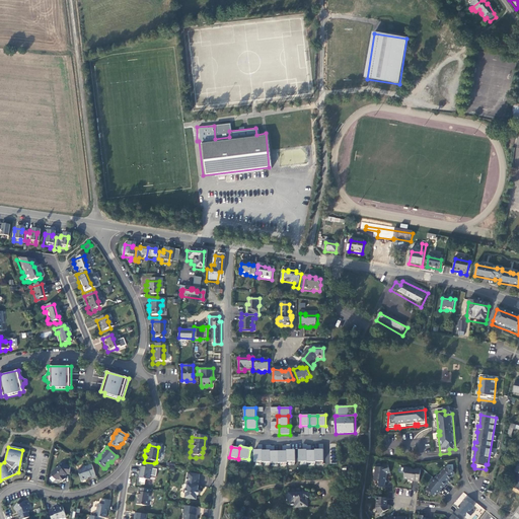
[(262,450),(253,450),(254,462),(262,462),(262,451),(262,450)]
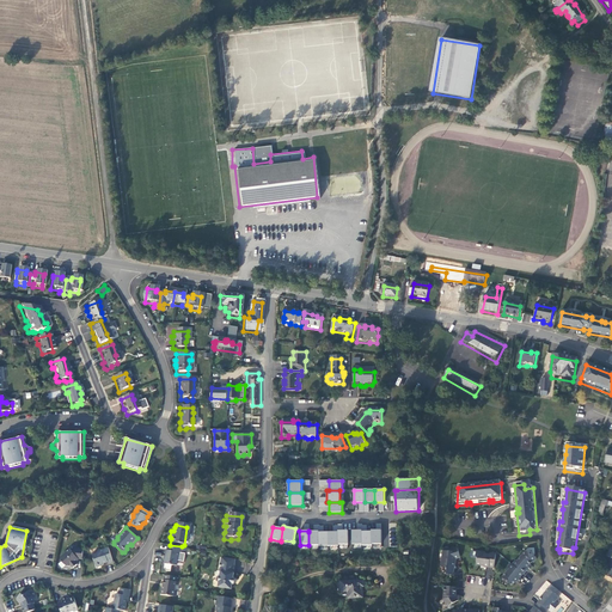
[(338,545),(348,545),(348,531),(338,531),(338,532),(338,545)]
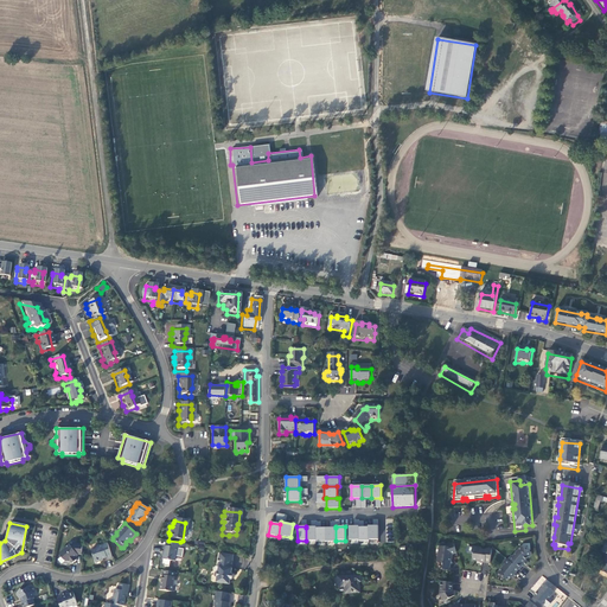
[(359,526),(350,526),(350,541),(359,541),(359,528),(359,526)]
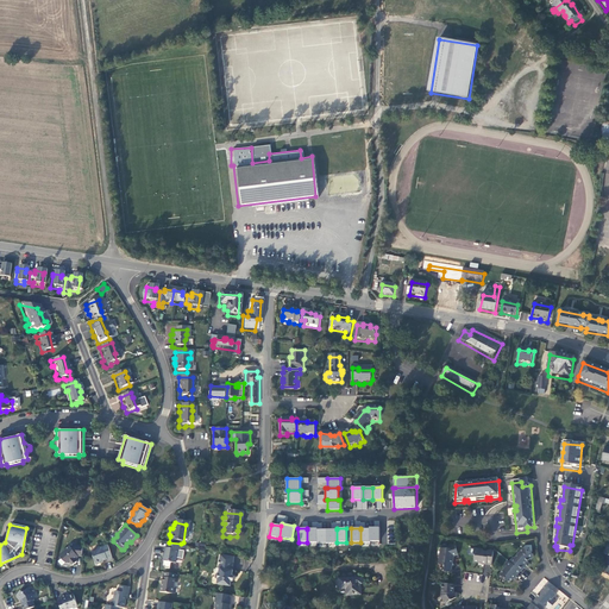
[(370,529),(370,542),(380,542),(380,528),(370,528),(370,529)]
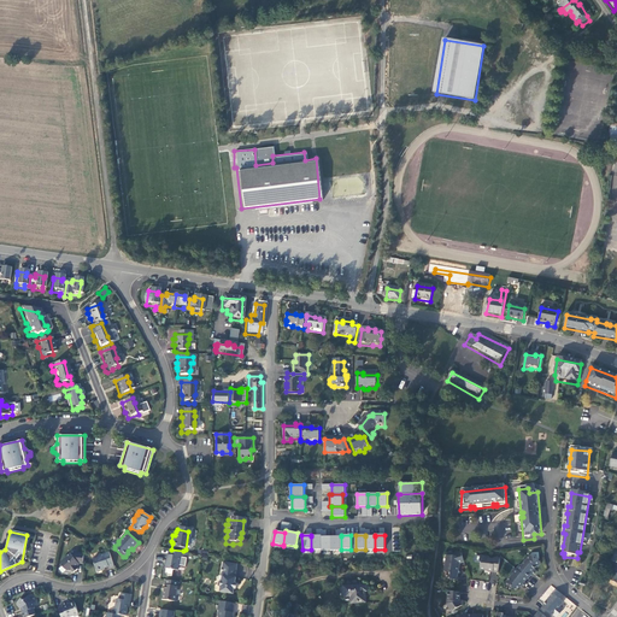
[(322,536),(311,536),(311,550),(322,550),(322,538),(322,536)]
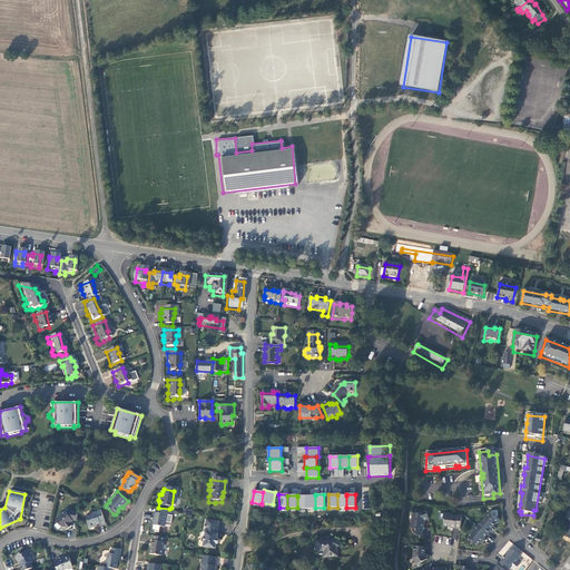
[(306,495),(297,497),(297,508),(297,510),(306,509),(306,495)]
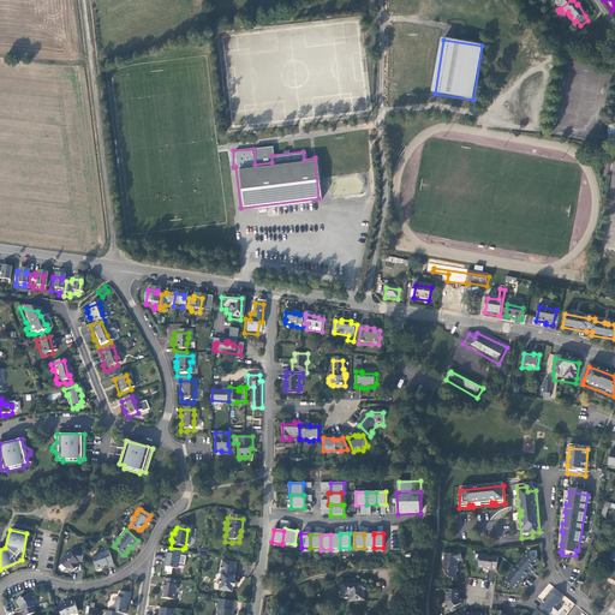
[(330,535),(330,549),(340,549),(340,548),(340,535),(330,535)]
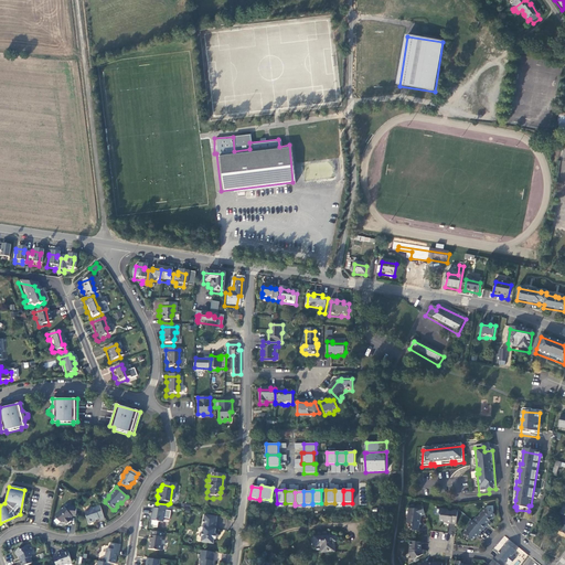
[(334,491),(334,503),(334,504),(343,504),(343,503),(343,491),(334,491)]
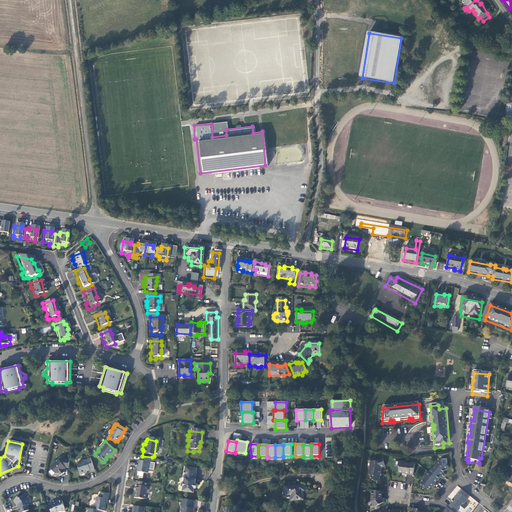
[(90,472),(94,470),(90,458),(81,461),(82,462),(76,464),(80,475),(84,474),(84,472),(89,470),(90,472)]
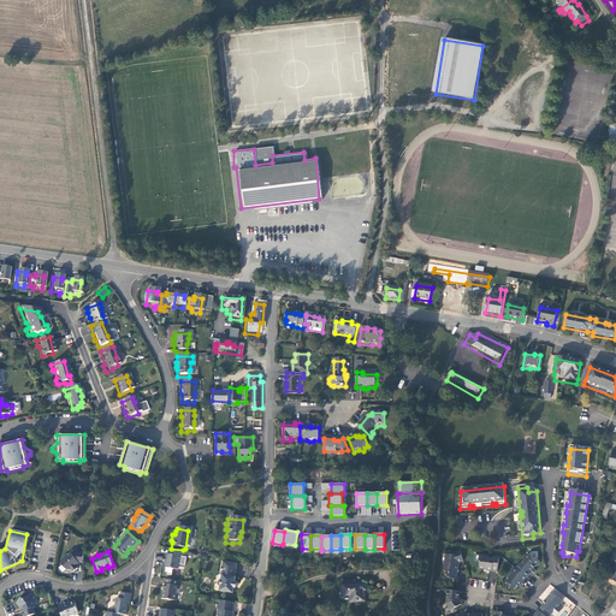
[(75,566),(77,563),(82,563),(83,552),(77,552),(72,556),(70,554),(60,561),(60,563),(66,570),(70,570),(72,573),(77,569),(75,566)]
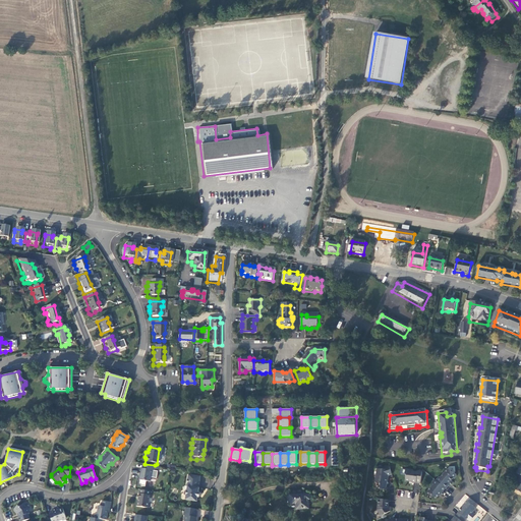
[(152,469),(139,467),(139,471),(138,471),(136,482),(137,482),(136,486),(137,488),(141,489),(142,483),(148,484),(149,473),(151,473),(152,469)]
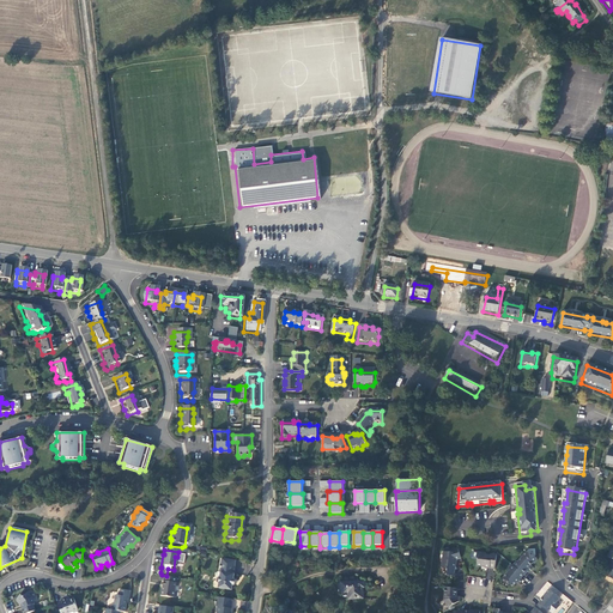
[(450,553),(450,556),(444,554),(442,571),(447,571),(447,574),(448,575),(448,578),(454,580),(455,574),(457,572),(455,566),(454,565),(454,564),(461,562),(459,551),(450,553)]
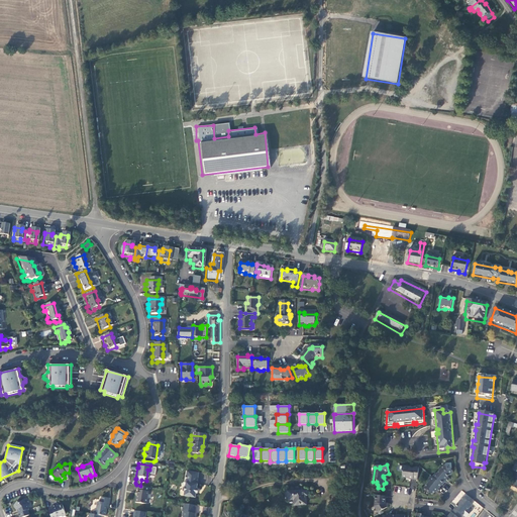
[(451,478),(453,476),(453,474),(451,473),(452,472),(451,466),(446,467),(437,477),(436,476),(433,480),(442,488),(443,488),(445,485),(446,486),(450,481),(448,480),(449,478),(451,478)]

########################################

● Directions for this task
Please output every line of the listing as it stands, and omit its images.

● Solution
[(262,450),(253,450),(254,462),(262,462),(262,451),(262,450)]
[(338,545),(348,545),(348,531),(338,531),(338,532),(338,545)]
[(359,526),(350,526),(350,541),(359,541),(359,528),(359,526)]
[(370,529),(370,542),(380,542),(380,528),(370,528),(370,529)]
[(322,536),(311,536),(311,550),(322,550),(322,538),(322,536)]
[(306,495),(297,497),(297,508),(297,510),(306,509),(306,495)]
[(330,535),(330,549),(340,549),(340,548),(340,535),(330,535)]
[(334,491),(334,503),(334,504),(343,504),(343,503),(343,491),(334,491)]
[(90,472),(94,470),(90,458),(81,461),(82,462),(76,464),(80,475),(84,474),(84,472),(89,470),(90,472)]
[(75,566),(77,563),(82,563),(83,552),(77,552),(72,556),(70,554),(60,561),(60,563),(66,570),(70,570),(72,573),(77,569),(75,566)]
[(152,469),(139,467),(139,471),(138,471),(136,482),(137,482),(136,486),(137,488),(141,489),(142,483),(148,484),(149,473),(151,473),(152,469)]
[(450,553),(450,556),(444,554),(442,571),(447,571),(447,574),(448,575),(448,578),(454,580),(455,574),(457,572),(455,566),(454,565),(454,564),(461,562),(459,551),(450,553)]
[(451,478),(453,476),(453,474),(451,473),(452,472),(451,466),(446,467),(437,477),(436,476),(433,480),(442,488),(443,488),(445,485),(446,486),(450,481),(448,480),(449,478),(451,478)]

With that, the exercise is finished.